** Opening Data for review block **

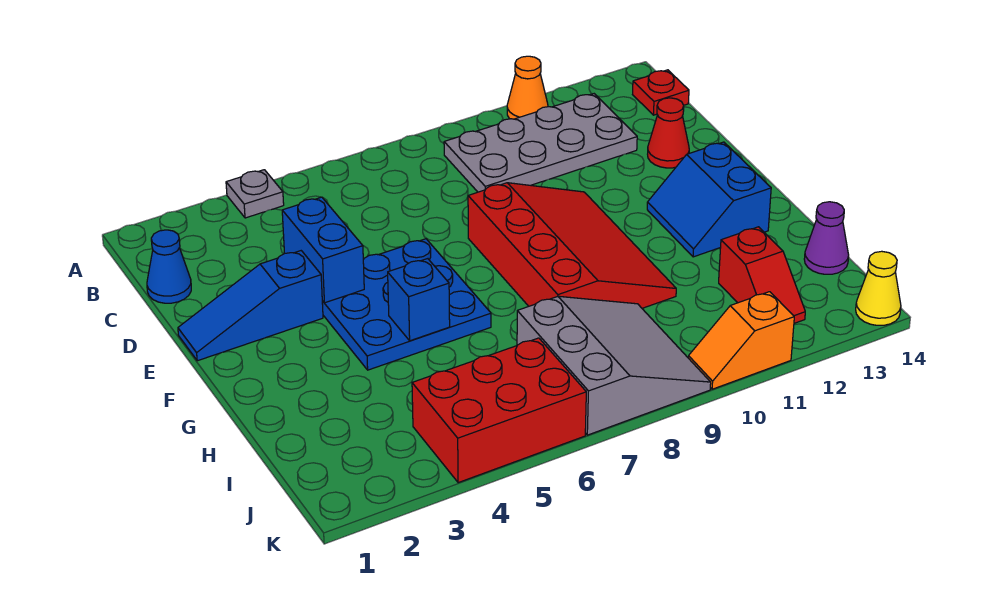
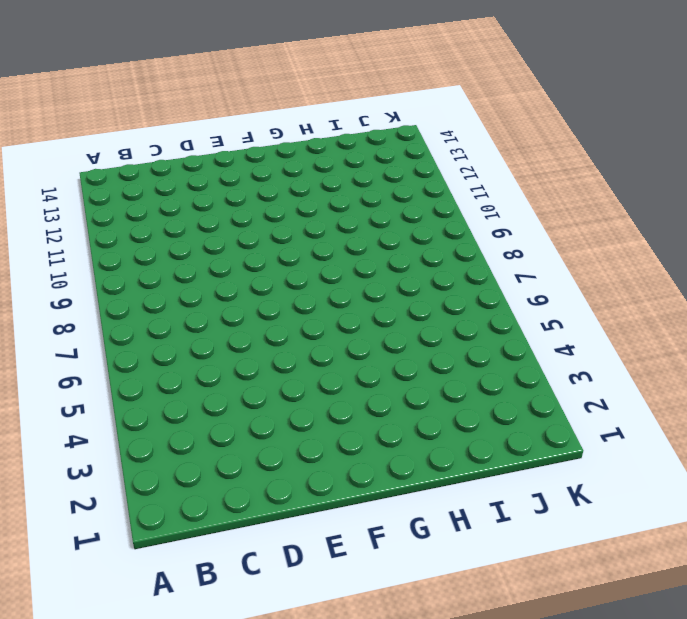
none -> grey 1x1 plate [226,170,284,218]
none -> orange 1x1 cone [507,56,548,119]
none -> grey 2x4 plate [444,94,637,192]

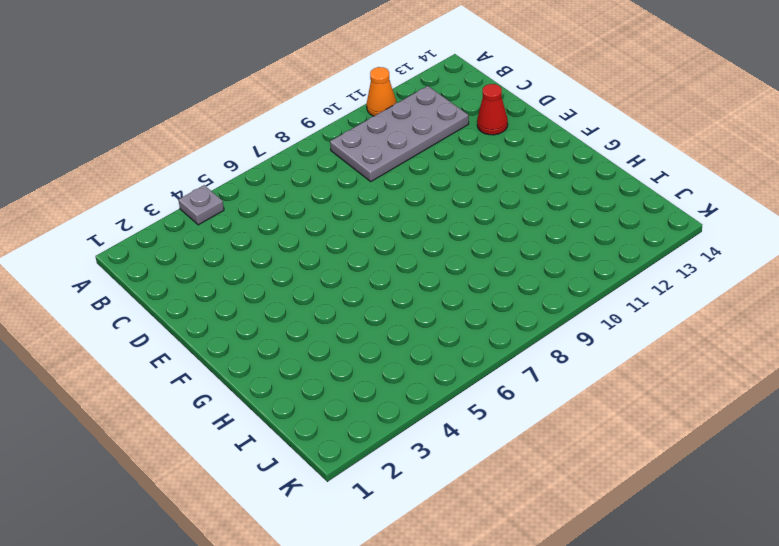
none -> red 1x1 plate [633,70,689,115]
none -> blue 1x1 cone [147,230,191,303]
none -> blue 1x3 slope [178,251,323,361]

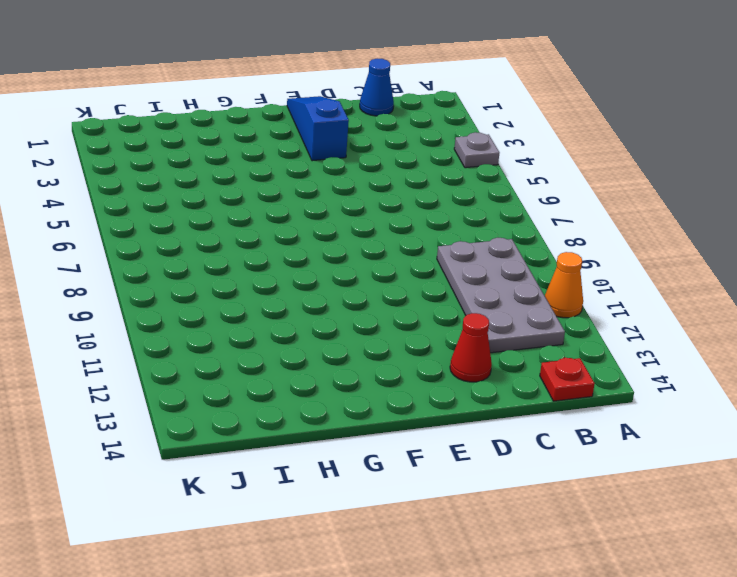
none -> blue 3x3 plate [322,239,491,370]
none -> red 3x4 slope [468,183,676,308]
none -> blue 2x2 slope [647,142,771,257]

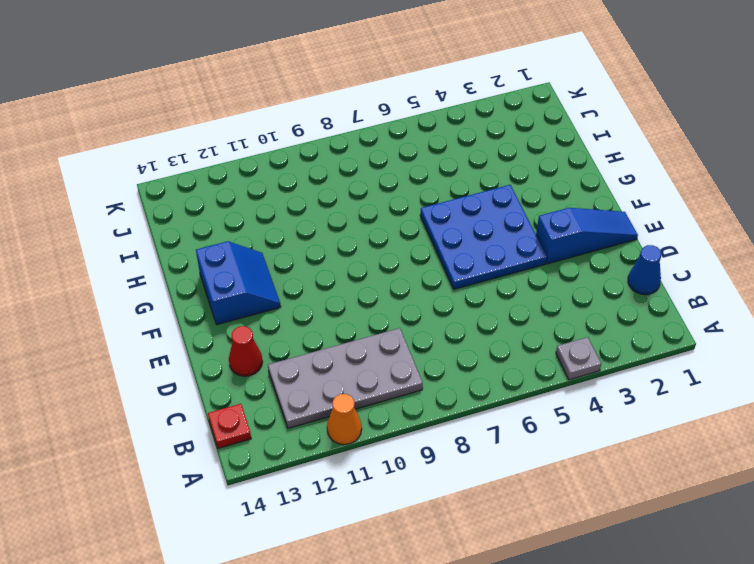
none -> red 3x4 slope [468,183,676,308]
none -> grey 3x3 slope [517,296,711,435]
none -> red 1x2 slope [719,227,805,323]

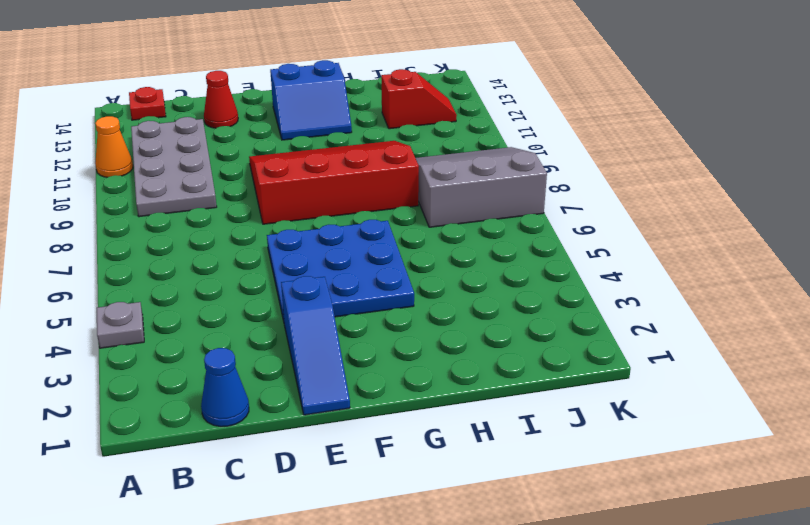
none -> purple 1x1 cone [804,202,849,274]
none -> red 2x3 brick [412,338,586,483]
none -> orange 1x2 slope [688,292,794,389]

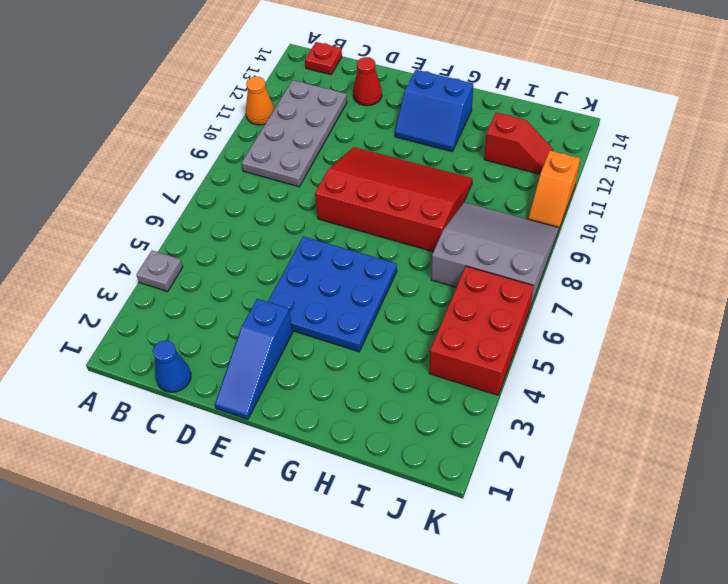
none -> purple 1x1 cone [804,202,849,274]
none -> yellow 1x1 cone [856,251,901,325]
none -> blue 1x2 brick [282,197,364,303]

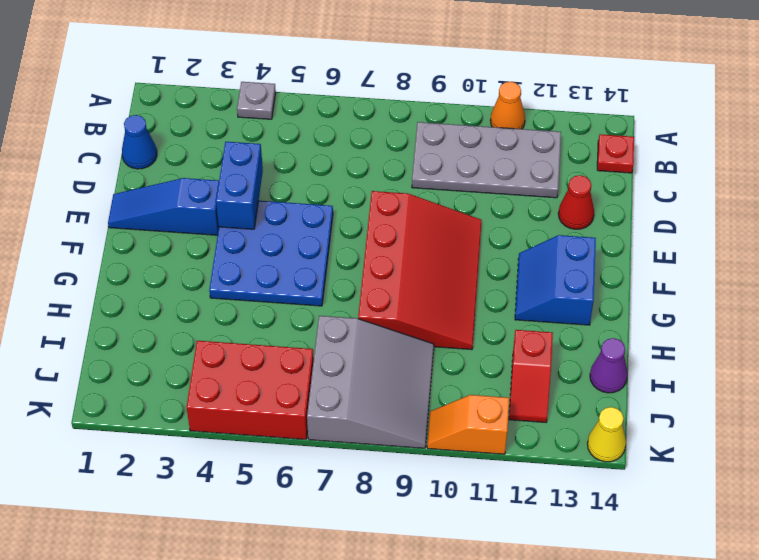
none -> blue 1x1 brick [388,259,450,341]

** Closing Data for review block **

■ **Exercise goal**
A faithful, word-for-word version of the records above is needed, with no images in it.

■ **Answer box**
none -> grey 1x1 plate [226,170,284,218]
none -> orange 1x1 cone [507,56,548,119]
none -> grey 2x4 plate [444,94,637,192]

none -> red 1x1 plate [633,70,689,115]
none -> blue 1x1 cone [147,230,191,303]
none -> blue 1x3 slope [178,251,323,361]

none -> blue 3x3 plate [322,239,491,370]
none -> red 3x4 slope [468,183,676,308]
none -> blue 2x2 slope [647,142,771,257]

none -> red 3x4 slope [468,183,676,308]
none -> grey 3x3 slope [517,296,711,435]
none -> red 1x2 slope [719,227,805,323]

none -> purple 1x1 cone [804,202,849,274]
none -> red 2x3 brick [412,338,586,483]
none -> orange 1x2 slope [688,292,794,389]

none -> purple 1x1 cone [804,202,849,274]
none -> yellow 1x1 cone [856,251,901,325]
none -> blue 1x2 brick [282,197,364,303]

none -> blue 1x1 brick [388,259,450,341]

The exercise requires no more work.